→ **ABOUT THIS TASK**: If "camera" shows up in a line of the material, return that line.

→ **STORED DATA**:
════════

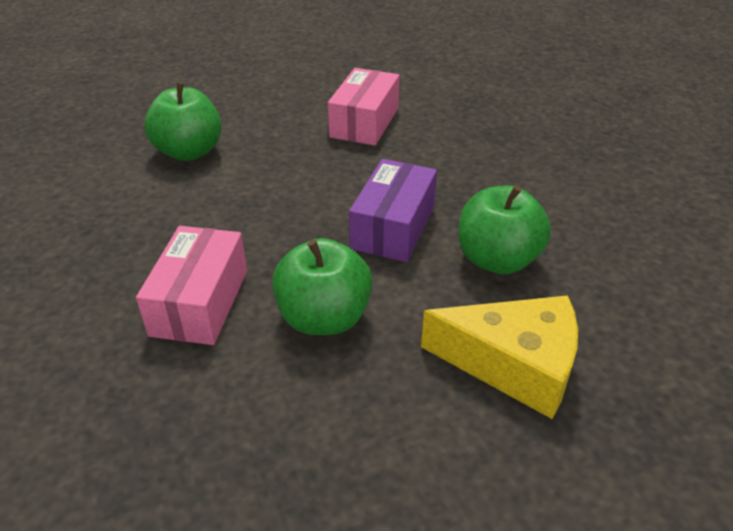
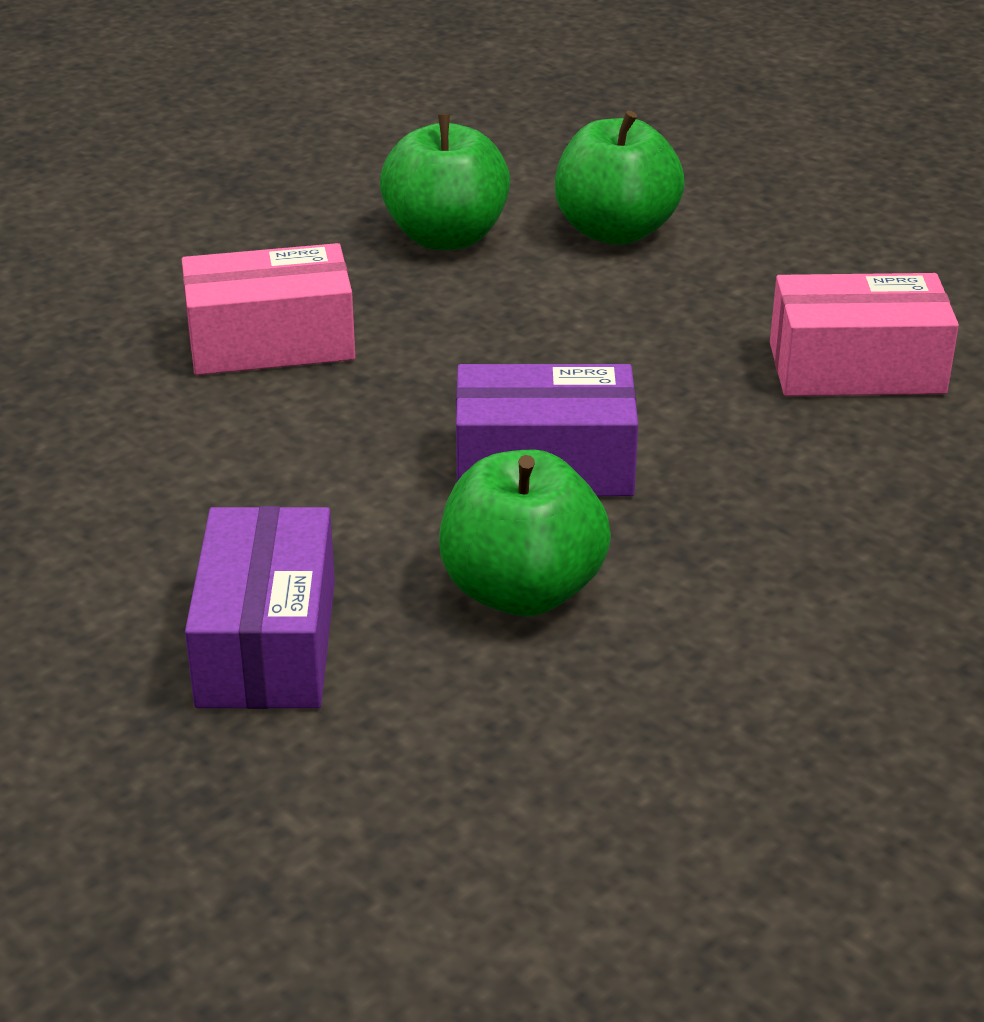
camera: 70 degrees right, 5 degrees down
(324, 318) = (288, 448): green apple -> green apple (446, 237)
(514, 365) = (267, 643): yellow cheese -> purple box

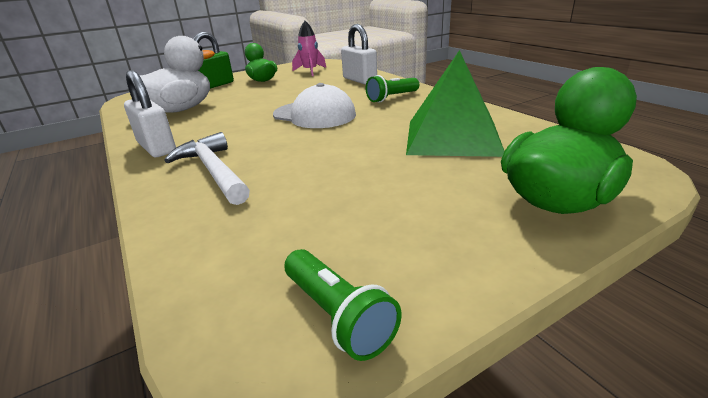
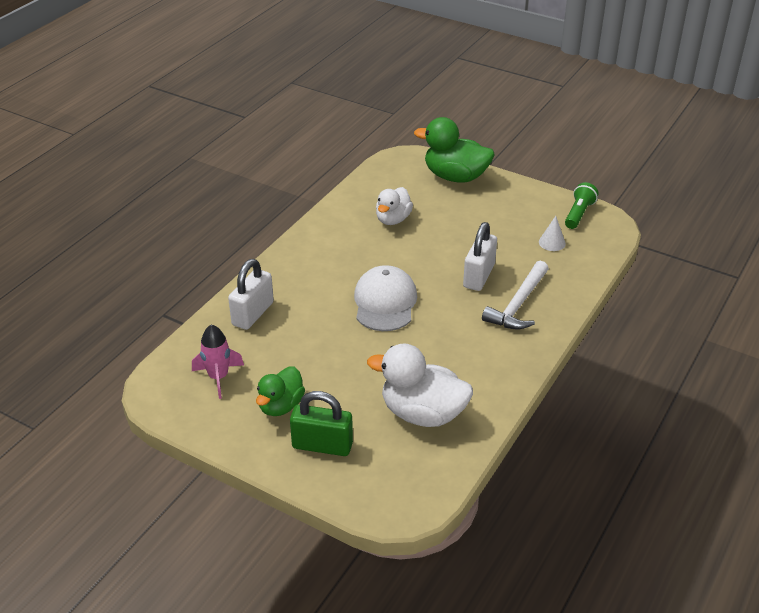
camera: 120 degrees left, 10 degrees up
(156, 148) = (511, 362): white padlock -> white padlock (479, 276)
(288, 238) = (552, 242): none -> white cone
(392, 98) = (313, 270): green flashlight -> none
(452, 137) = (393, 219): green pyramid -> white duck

════════

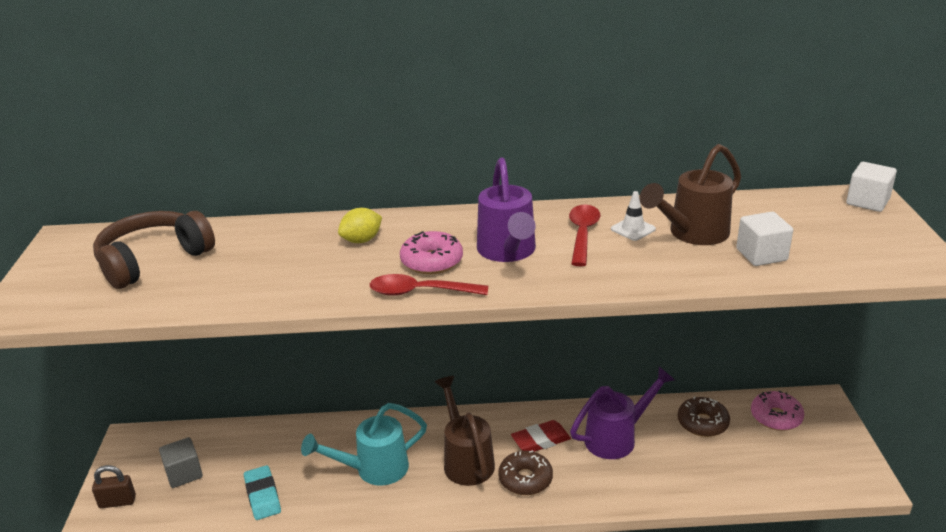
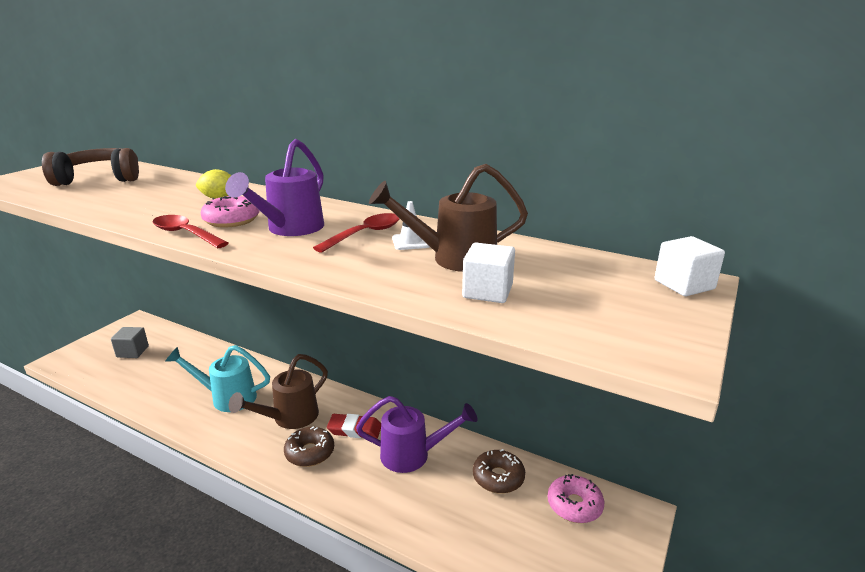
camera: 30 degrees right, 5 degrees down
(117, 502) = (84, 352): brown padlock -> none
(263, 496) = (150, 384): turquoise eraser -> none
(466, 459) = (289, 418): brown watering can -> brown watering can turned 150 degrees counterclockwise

════════

→ **REPLY**:
camera: 70 degrees right, 5 degrees down
camera: 120 degrees left, 10 degrees up
camera: 30 degrees right, 5 degrees down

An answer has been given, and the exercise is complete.